** Task **
Your task is to copy each line of the records that includes the string "moved".

(Scene image comparisons)
• • • •

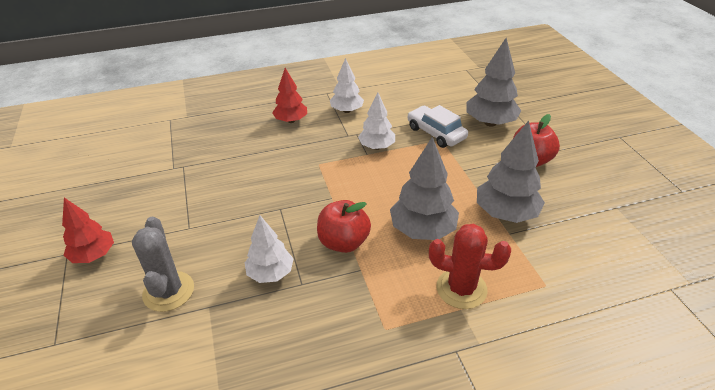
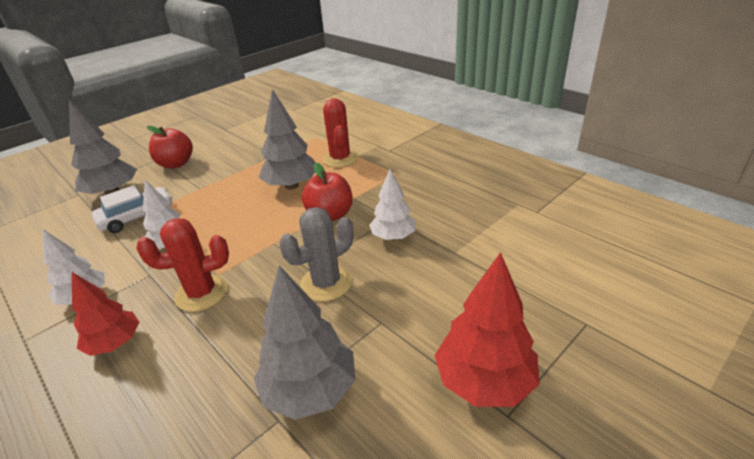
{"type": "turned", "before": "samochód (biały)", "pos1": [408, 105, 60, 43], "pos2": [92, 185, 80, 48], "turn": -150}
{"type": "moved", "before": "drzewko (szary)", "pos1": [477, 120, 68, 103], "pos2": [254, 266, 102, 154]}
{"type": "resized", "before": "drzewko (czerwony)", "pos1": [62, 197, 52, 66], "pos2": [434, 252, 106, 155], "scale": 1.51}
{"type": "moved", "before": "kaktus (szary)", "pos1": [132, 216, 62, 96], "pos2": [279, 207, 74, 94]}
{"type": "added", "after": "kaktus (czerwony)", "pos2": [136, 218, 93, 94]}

• • • •

** Response for this exercise **
{"type": "moved", "before": "drzewko (szary)", "pos1": [477, 120, 68, 103], "pos2": [254, 266, 102, 154]}
{"type": "moved", "before": "kaktus (szary)", "pos1": [132, 216, 62, 96], "pos2": [279, 207, 74, 94]}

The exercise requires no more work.